MATERIAL SHOWN Block Start

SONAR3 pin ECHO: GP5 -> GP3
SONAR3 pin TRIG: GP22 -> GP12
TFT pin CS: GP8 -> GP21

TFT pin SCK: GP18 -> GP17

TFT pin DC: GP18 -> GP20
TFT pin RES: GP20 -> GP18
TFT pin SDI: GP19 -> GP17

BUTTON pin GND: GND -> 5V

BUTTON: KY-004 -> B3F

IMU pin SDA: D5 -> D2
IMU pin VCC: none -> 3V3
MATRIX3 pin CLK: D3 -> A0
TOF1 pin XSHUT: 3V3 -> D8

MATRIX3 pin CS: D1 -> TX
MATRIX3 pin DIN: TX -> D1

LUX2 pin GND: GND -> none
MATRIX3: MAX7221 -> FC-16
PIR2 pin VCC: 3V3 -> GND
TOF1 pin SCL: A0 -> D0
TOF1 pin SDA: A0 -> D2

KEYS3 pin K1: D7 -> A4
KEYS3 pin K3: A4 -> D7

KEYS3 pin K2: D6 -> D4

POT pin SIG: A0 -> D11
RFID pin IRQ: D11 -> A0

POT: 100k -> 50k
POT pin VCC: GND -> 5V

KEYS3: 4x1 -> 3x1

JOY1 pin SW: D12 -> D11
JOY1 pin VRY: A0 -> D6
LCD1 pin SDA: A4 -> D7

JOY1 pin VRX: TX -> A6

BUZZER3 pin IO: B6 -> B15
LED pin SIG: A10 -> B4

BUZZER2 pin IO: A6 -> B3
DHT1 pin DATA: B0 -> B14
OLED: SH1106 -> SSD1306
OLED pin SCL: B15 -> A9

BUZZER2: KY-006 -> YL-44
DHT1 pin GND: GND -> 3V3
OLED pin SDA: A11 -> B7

MATERIAL SHOWN Block End

#### PROBLEM TO SOLVE:
Look over the material above and report each line holding "BUTTON".

#### YOUR SOLUTION:
BUTTON pin GND: GND -> 5V
BUTTON: KY-004 -> B3F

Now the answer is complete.